▶ [Written request]: Filter the records down to every line that contains the word "mute", and copy those lines. Case counts when matching.

** BEGIN Supplied records **

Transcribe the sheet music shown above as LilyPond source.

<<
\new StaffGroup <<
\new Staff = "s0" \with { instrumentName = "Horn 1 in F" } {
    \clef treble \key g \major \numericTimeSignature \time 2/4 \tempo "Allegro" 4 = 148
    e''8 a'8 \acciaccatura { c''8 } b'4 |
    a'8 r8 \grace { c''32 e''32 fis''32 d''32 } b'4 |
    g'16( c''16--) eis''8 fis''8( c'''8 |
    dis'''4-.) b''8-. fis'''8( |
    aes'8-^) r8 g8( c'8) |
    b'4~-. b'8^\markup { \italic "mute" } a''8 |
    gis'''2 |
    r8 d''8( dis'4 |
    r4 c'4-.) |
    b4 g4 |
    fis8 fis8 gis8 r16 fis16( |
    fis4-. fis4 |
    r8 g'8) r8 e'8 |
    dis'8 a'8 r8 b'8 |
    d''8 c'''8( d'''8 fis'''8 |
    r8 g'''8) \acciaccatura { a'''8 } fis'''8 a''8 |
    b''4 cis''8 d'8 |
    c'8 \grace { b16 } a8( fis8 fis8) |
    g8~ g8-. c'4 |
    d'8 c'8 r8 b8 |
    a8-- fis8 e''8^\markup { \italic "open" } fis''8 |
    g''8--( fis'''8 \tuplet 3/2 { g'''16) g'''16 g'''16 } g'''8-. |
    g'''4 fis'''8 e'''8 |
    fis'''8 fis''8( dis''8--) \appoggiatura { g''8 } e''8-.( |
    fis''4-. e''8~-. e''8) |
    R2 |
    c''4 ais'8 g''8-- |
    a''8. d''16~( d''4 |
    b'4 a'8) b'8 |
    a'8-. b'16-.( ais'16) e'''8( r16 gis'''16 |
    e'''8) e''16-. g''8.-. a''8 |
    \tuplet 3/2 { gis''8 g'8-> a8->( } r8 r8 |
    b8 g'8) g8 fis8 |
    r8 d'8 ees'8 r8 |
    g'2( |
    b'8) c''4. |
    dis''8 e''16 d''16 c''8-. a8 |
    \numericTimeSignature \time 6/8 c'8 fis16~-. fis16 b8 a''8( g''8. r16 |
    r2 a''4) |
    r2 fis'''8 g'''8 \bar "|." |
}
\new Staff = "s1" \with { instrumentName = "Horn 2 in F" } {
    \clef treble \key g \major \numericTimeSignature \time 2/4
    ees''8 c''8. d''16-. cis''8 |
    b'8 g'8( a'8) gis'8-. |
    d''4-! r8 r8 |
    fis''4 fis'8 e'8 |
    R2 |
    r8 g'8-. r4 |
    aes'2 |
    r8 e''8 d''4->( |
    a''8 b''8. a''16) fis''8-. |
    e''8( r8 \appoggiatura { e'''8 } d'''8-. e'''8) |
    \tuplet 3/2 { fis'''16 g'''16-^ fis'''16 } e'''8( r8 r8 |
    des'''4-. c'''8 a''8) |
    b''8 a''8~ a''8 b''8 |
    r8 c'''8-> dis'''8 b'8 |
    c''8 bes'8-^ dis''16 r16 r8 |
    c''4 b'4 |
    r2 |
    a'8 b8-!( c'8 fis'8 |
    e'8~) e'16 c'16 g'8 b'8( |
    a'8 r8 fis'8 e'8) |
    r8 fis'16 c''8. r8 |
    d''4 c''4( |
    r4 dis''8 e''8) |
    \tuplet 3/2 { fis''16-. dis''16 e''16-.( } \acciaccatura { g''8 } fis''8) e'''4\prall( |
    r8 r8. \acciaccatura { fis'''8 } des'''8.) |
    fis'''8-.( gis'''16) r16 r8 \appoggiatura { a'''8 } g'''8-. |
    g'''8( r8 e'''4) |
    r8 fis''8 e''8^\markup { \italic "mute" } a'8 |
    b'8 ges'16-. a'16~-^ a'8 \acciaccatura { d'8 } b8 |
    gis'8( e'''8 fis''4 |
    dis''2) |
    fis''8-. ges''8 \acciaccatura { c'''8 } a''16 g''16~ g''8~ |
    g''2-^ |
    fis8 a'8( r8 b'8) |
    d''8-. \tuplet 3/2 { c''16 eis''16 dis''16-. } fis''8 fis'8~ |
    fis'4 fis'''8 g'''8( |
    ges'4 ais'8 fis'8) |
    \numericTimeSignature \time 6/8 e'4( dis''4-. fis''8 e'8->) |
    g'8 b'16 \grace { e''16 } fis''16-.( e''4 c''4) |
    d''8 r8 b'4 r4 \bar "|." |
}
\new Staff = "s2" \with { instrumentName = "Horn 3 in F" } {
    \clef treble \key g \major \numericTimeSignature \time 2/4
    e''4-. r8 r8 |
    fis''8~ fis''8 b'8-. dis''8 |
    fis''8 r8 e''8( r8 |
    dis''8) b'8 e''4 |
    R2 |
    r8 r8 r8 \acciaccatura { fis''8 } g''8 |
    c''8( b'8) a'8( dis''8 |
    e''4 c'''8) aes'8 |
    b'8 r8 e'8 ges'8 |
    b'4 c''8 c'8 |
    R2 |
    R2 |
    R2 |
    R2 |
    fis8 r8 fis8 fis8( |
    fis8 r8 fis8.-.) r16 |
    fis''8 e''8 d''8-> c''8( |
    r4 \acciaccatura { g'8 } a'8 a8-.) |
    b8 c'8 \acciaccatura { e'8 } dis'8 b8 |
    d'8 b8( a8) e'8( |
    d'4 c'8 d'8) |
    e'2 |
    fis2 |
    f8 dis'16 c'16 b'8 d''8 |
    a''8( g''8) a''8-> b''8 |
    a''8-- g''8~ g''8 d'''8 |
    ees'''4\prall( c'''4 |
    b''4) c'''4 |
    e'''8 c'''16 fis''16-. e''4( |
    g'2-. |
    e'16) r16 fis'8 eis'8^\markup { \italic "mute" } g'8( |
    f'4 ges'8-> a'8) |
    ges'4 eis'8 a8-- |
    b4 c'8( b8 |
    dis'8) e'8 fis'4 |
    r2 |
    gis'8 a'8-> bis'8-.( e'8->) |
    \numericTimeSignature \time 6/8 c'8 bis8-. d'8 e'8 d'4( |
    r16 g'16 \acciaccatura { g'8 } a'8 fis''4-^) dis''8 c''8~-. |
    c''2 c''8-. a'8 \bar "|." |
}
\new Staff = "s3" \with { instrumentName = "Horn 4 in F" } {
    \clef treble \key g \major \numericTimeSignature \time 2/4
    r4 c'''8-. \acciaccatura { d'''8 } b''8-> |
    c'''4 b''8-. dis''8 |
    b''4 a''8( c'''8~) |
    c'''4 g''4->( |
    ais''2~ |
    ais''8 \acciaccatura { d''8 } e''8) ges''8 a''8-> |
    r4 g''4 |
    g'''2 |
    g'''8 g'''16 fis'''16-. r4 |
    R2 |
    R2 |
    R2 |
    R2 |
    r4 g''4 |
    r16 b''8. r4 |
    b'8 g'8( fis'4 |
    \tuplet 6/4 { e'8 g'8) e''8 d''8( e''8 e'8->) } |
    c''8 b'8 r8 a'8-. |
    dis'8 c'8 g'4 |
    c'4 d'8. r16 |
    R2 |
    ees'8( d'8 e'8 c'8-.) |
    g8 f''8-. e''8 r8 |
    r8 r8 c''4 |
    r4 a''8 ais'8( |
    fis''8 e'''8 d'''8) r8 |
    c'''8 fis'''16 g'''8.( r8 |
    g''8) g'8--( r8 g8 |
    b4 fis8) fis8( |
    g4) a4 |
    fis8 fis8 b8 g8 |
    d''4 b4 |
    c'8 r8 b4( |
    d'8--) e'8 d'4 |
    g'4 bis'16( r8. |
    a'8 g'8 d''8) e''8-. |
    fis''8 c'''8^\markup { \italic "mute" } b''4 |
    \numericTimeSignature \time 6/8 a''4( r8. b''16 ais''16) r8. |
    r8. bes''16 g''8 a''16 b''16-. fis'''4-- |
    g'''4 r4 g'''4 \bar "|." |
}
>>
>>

** END Supplied records **

▶ [Completed exercise]:
    b'4~-. b'8^\markup { \italic "mute" } a''8 |
    r8 fis''8 e''8^\markup { \italic "mute" } a'8 |
    e'16) r16 fis'8 eis'8^\markup { \italic "mute" } g'8( |
    fis''8 c'''8^\markup { \italic "mute" } b''4 |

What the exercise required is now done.